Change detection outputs
- Opening Delimiter -
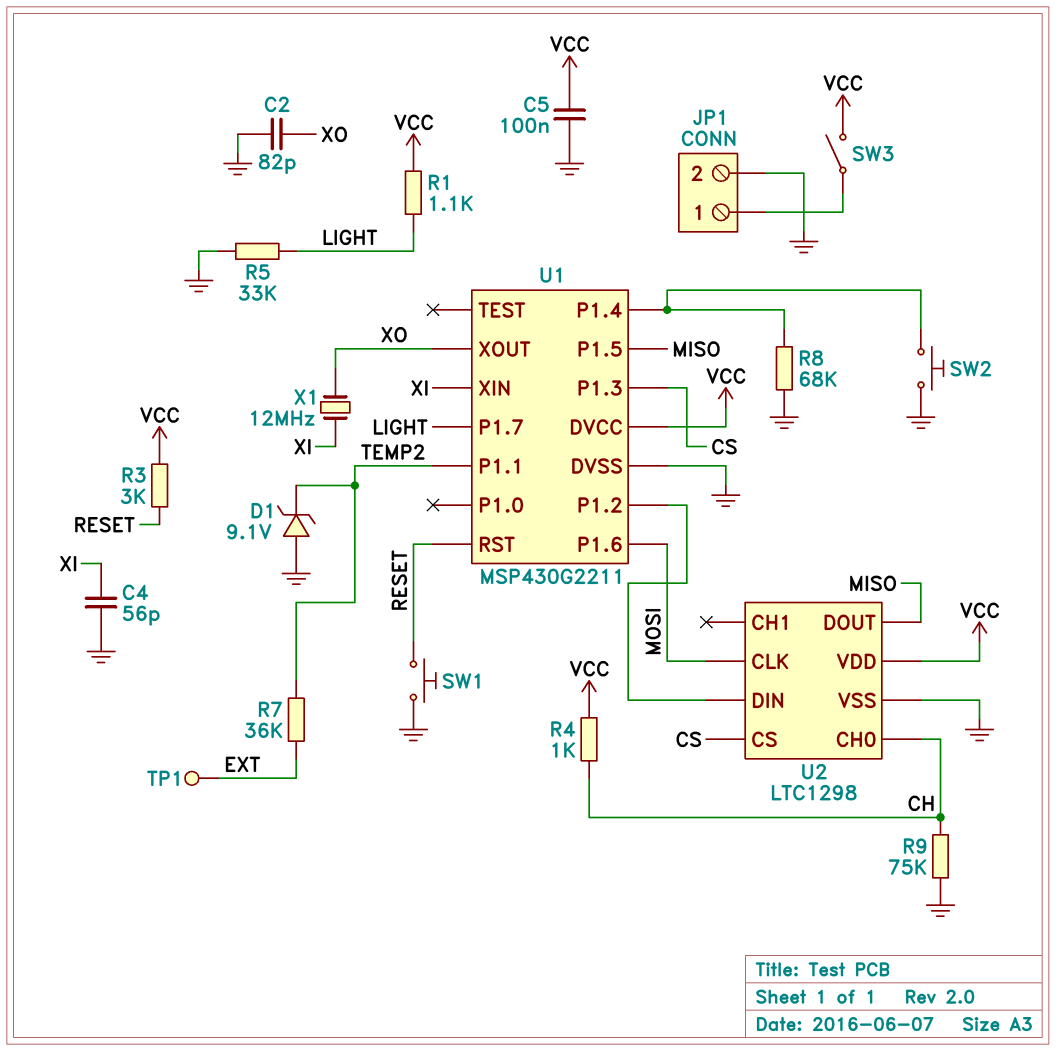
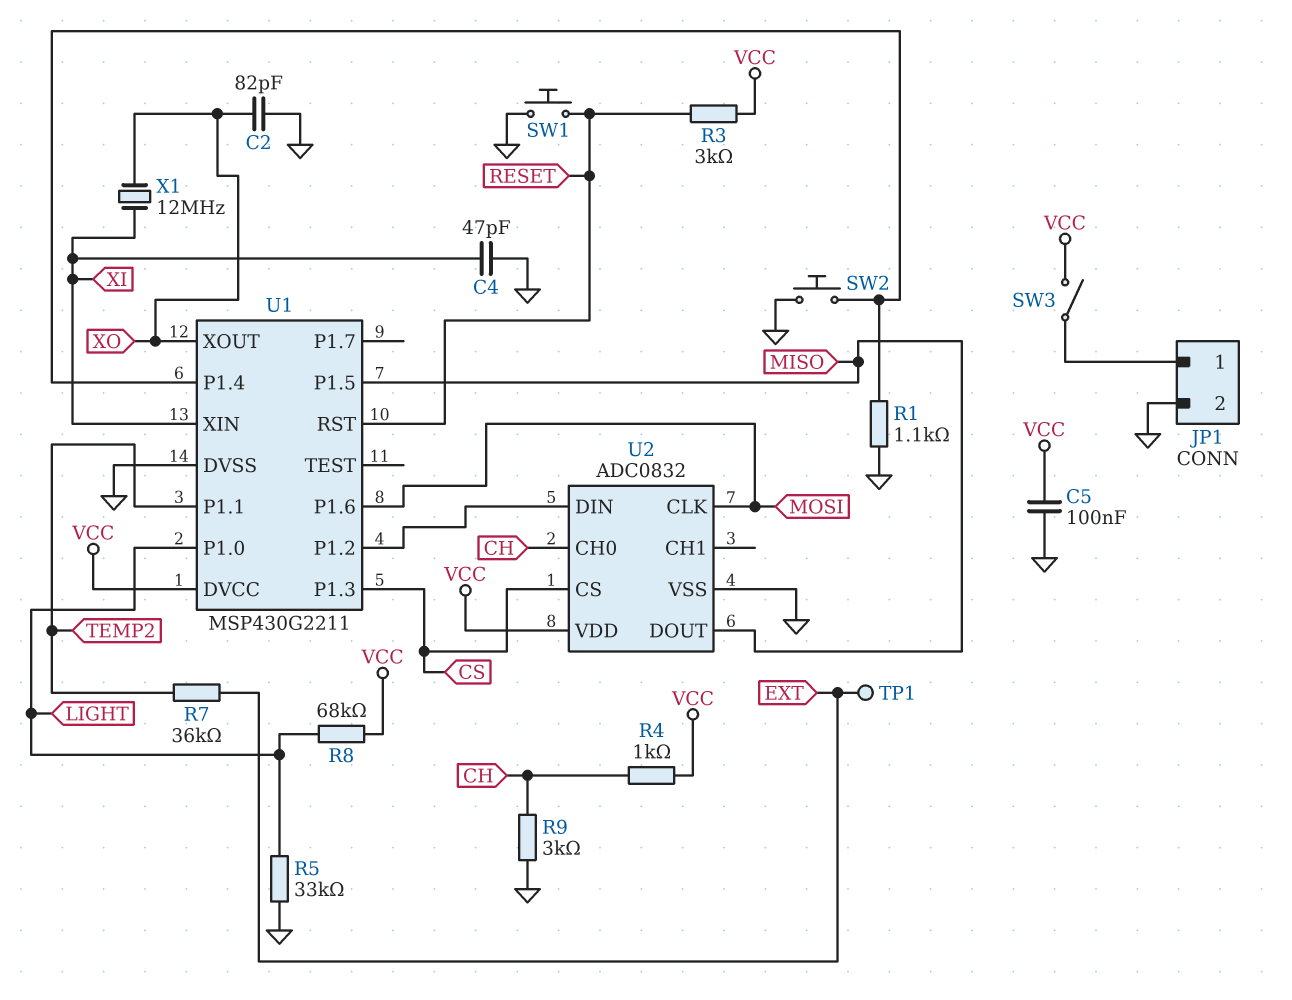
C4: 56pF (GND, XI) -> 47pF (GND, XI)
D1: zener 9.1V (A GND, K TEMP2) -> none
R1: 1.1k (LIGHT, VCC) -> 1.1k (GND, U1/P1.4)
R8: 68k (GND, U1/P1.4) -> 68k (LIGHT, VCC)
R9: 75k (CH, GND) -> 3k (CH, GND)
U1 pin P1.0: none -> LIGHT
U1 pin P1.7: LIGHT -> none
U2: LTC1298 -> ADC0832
- Closing Delimiter -
▸ The task
Exact copy, pictures excluded: restate every record above word for word.

▸ Solution to this problem
C4: 56pF (GND, XI) -> 47pF (GND, XI)
D1: zener 9.1V (A GND, K TEMP2) -> none
R1: 1.1k (LIGHT, VCC) -> 1.1k (GND, U1/P1.4)
R8: 68k (GND, U1/P1.4) -> 68k (LIGHT, VCC)
R9: 75k (CH, GND) -> 3k (CH, GND)
U1 pin P1.0: none -> LIGHT
U1 pin P1.7: LIGHT -> none
U2: LTC1298 -> ADC0832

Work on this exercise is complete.